▸ WHAT IS REQUIRED
In the material below, the required lines run from the one containing "black mouse: 6 -> 5" through the one containing "grey mouse: 1 -> 5". Copy those lines exactly, ends included, and nothing else.

▸ RECORD SET
- - -

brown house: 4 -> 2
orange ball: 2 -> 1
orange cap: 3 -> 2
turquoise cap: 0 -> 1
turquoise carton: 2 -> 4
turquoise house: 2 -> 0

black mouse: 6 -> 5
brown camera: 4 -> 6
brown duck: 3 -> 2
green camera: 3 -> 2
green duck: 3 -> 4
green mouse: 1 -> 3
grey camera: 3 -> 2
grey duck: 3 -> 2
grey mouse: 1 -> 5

- - -

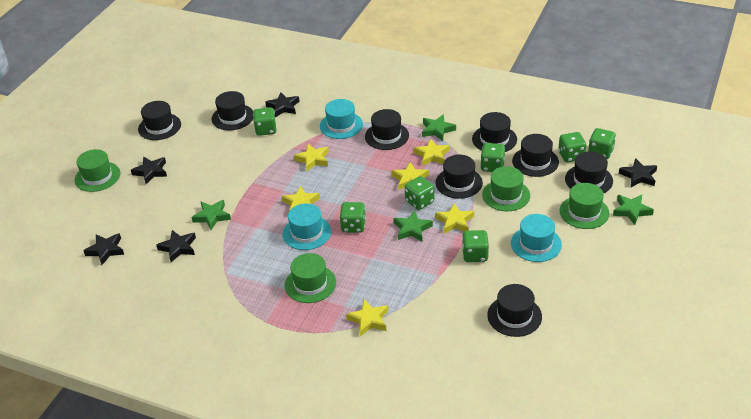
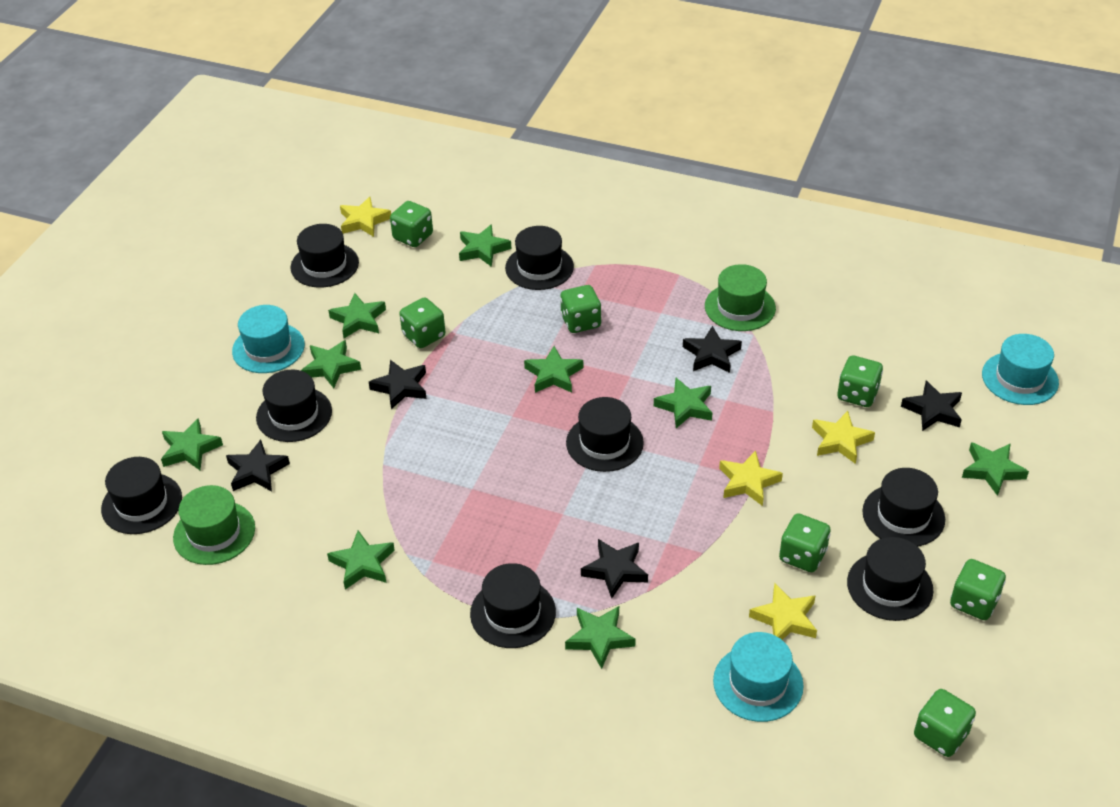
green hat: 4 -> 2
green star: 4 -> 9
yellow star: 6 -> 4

- - -

▸ RESPONSE FOR THIS EXERCISE
black mouse: 6 -> 5
brown camera: 4 -> 6
brown duck: 3 -> 2
green camera: 3 -> 2
green duck: 3 -> 4
green mouse: 1 -> 3
grey camera: 3 -> 2
grey duck: 3 -> 2
grey mouse: 1 -> 5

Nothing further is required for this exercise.